### INPUT:
------------------------------------------------

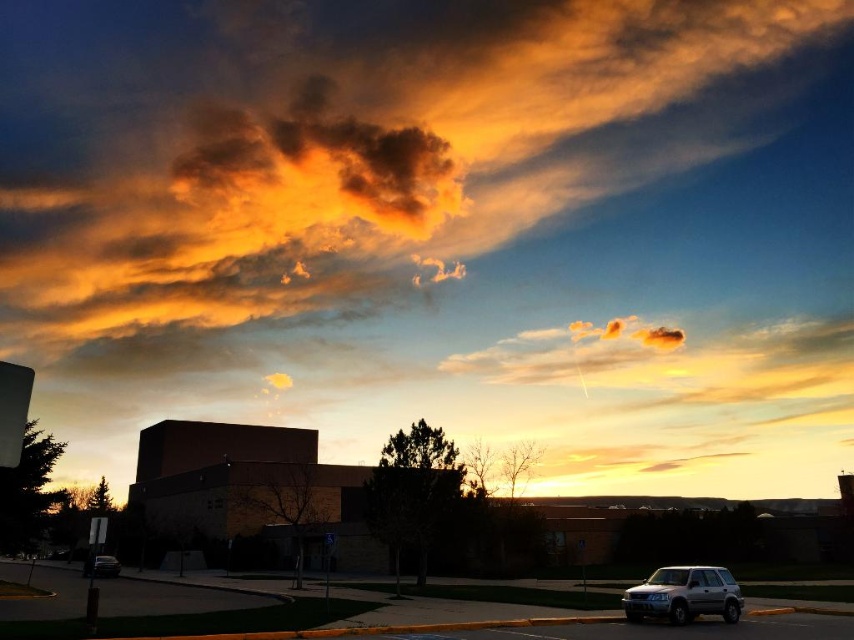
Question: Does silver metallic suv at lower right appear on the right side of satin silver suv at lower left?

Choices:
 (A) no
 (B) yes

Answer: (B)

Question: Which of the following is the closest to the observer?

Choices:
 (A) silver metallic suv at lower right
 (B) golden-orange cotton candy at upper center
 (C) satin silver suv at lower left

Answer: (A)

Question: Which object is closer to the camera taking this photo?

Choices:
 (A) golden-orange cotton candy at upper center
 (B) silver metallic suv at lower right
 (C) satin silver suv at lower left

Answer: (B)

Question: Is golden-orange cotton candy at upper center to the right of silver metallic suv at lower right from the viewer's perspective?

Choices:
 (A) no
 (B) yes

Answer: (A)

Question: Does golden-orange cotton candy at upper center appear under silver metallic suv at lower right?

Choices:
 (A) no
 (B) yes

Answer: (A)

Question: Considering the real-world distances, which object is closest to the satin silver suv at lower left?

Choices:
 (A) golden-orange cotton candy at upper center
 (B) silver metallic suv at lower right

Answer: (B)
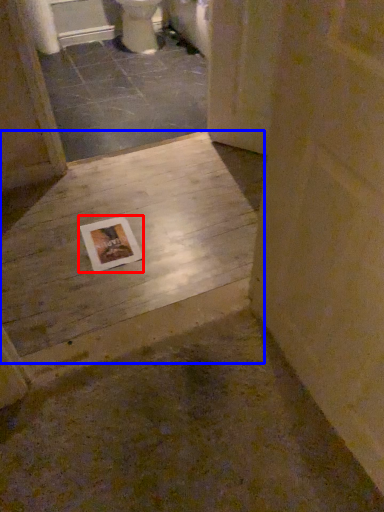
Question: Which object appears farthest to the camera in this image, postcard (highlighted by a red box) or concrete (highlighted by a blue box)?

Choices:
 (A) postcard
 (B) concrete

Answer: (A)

------------------------------------------------

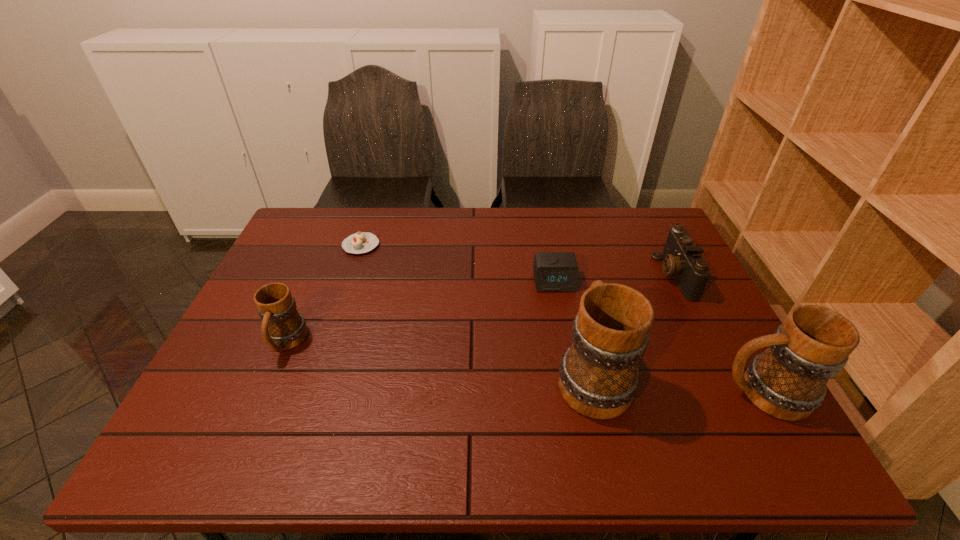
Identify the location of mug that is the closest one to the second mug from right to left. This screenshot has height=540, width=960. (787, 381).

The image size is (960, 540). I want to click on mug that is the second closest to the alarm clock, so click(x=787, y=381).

------------------------------------------------

### TASK REQUIREMENTS:
Please copy the data from the line with "Question: Does golden-orange" to the line with "Question: Considering the", keeping both of those lines.

### ANSWER BELOW:
Question: Does golden-orange cotton candy at upper center appear under silver metallic suv at lower right?

Choices:
 (A) no
 (B) yes

Answer: (A)

Question: Considering the real-world distances, which object is closest to the satin silver suv at lower left?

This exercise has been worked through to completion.